▶ **YOUR GOAL**
Output a faithful copy of the entries, every picture removed.

START ENTRIES PROVIDED

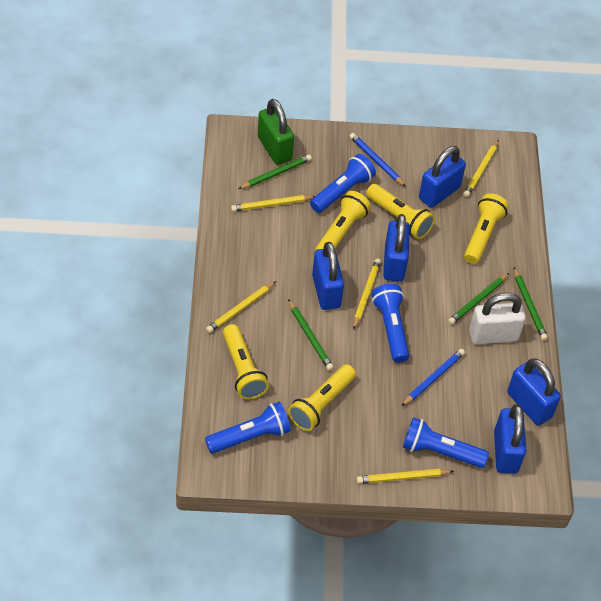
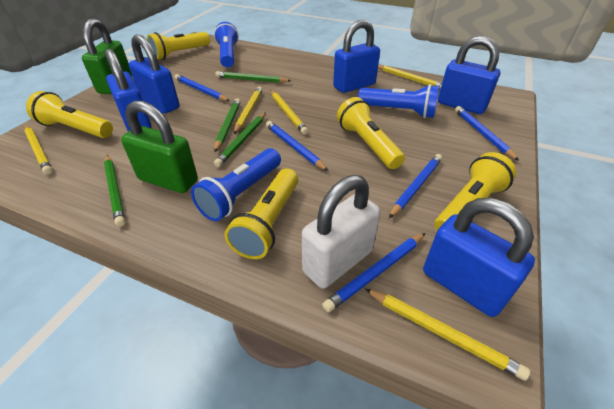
blue flashlight: 4 -> 3
blue pencil: 2 -> 5
green padlock: 1 -> 2

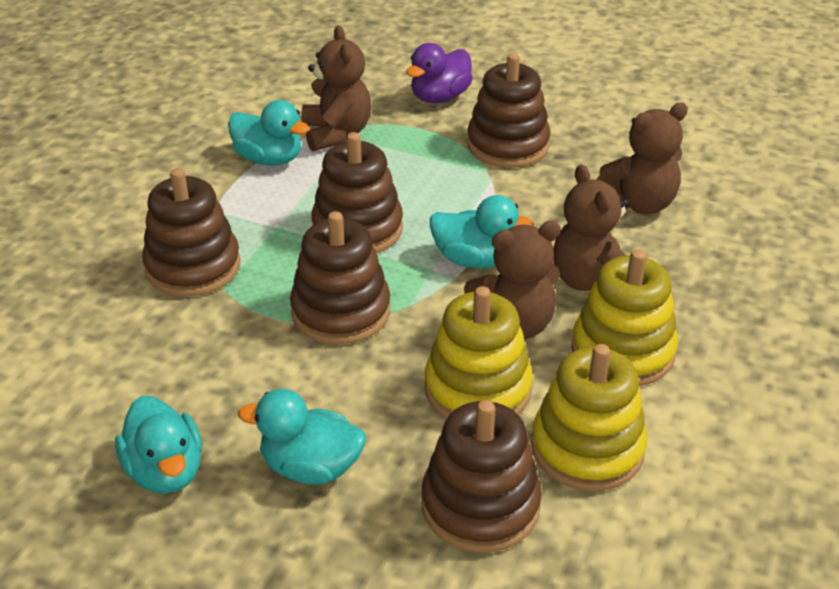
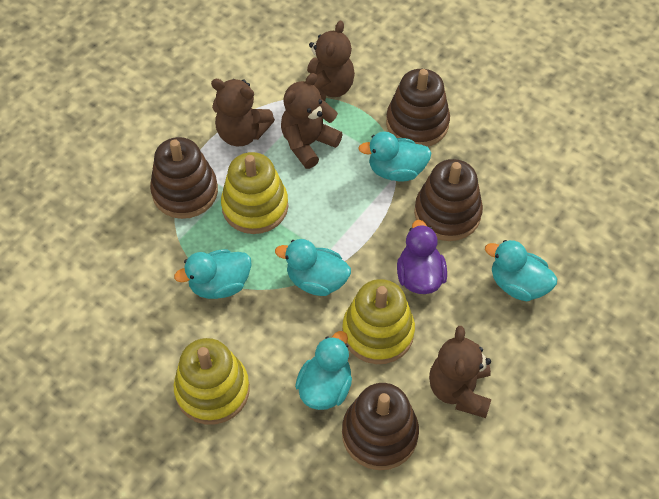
brown stacking toy: 5 -> 4
turquoise duck: 4 -> 5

END ENTRIES PROVIDED

▶ **ANSWER TO THIS PROBLEM**
blue flashlight: 4 -> 3
blue pencil: 2 -> 5
green padlock: 1 -> 2

brown stacking toy: 5 -> 4
turquoise duck: 4 -> 5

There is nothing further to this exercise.